WHAT TO DO
For this exercise, print all of the entries exactly as given.

————

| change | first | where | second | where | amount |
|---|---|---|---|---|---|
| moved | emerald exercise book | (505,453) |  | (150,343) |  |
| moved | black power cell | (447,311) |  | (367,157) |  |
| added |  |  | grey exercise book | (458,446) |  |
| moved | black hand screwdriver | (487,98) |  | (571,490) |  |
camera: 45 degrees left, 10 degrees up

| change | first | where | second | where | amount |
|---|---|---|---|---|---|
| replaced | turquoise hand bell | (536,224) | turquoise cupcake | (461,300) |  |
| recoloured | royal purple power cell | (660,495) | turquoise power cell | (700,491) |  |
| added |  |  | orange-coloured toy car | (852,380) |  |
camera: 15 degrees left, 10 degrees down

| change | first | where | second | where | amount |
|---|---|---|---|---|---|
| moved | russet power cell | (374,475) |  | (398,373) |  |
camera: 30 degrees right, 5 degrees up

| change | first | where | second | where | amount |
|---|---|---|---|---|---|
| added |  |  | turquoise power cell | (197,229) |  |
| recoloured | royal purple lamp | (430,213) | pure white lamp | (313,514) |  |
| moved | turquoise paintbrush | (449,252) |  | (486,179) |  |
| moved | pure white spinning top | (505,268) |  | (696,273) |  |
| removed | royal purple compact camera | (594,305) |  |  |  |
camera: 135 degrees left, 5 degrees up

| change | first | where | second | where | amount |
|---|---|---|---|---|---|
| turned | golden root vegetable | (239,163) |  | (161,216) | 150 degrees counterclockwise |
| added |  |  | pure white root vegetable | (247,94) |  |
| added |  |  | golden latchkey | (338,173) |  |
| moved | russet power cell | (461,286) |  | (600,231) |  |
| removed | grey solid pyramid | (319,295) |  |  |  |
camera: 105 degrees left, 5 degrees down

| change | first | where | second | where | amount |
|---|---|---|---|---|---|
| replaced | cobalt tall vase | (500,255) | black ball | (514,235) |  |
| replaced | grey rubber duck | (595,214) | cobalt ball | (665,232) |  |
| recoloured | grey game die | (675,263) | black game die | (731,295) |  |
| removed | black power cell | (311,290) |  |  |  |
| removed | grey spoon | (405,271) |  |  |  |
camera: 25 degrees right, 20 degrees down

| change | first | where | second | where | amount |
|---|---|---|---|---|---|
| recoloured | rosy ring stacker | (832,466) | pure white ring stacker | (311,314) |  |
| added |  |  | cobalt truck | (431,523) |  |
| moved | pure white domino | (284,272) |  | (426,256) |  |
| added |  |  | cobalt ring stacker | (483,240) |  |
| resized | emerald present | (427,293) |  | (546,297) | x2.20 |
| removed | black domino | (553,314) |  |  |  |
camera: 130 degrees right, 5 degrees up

————

RESULT FOR THIS TASK
| change | first | where | second | where | amount |
|---|---|---|---|---|---|
| moved | emerald exercise book | (505,453) |  | (150,343) |  |
| moved | black power cell | (447,311) |  | (367,157) |  |
| added |  |  | grey exercise book | (458,446) |  |
| moved | black hand screwdriver | (487,98) |  | (571,490) |  |
camera: 45 degrees left, 10 degrees up

| change | first | where | second | where | amount |
|---|---|---|---|---|---|
| replaced | turquoise hand bell | (536,224) | turquoise cupcake | (461,300) |  |
| recoloured | royal purple power cell | (660,495) | turquoise power cell | (700,491) |  |
| added |  |  | orange-coloured toy car | (852,380) |  |
camera: 15 degrees left, 10 degrees down

| change | first | where | second | where | amount |
|---|---|---|---|---|---|
| moved | russet power cell | (374,475) |  | (398,373) |  |
camera: 30 degrees right, 5 degrees up

| change | first | where | second | where | amount |
|---|---|---|---|---|---|
| added |  |  | turquoise power cell | (197,229) |  |
| recoloured | royal purple lamp | (430,213) | pure white lamp | (313,514) |  |
| moved | turquoise paintbrush | (449,252) |  | (486,179) |  |
| moved | pure white spinning top | (505,268) |  | (696,273) |  |
| removed | royal purple compact camera | (594,305) |  |  |  |
camera: 135 degrees left, 5 degrees up

| change | first | where | second | where | amount |
|---|---|---|---|---|---|
| turned | golden root vegetable | (239,163) |  | (161,216) | 150 degrees counterclockwise |
| added |  |  | pure white root vegetable | (247,94) |  |
| added |  |  | golden latchkey | (338,173) |  |
| moved | russet power cell | (461,286) |  | (600,231) |  |
| removed | grey solid pyramid | (319,295) |  |  |  |
camera: 105 degrees left, 5 degrees down

| change | first | where | second | where | amount |
|---|---|---|---|---|---|
| replaced | cobalt tall vase | (500,255) | black ball | (514,235) |  |
| replaced | grey rubber duck | (595,214) | cobalt ball | (665,232) |  |
| recoloured | grey game die | (675,263) | black game die | (731,295) |  |
| removed | black power cell | (311,290) |  |  |  |
| removed | grey spoon | (405,271) |  |  |  |
camera: 25 degrees right, 20 degrees down

| change | first | where | second | where | amount |
|---|---|---|---|---|---|
| recoloured | rosy ring stacker | (832,466) | pure white ring stacker | (311,314) |  |
| added |  |  | cobalt truck | (431,523) |  |
| moved | pure white domino | (284,272) |  | (426,256) |  |
| added |  |  | cobalt ring stacker | (483,240) |  |
| resized | emerald present | (427,293) |  | (546,297) | x2.20 |
| removed | black domino | (553,314) |  |  |  |
camera: 130 degrees right, 5 degrees up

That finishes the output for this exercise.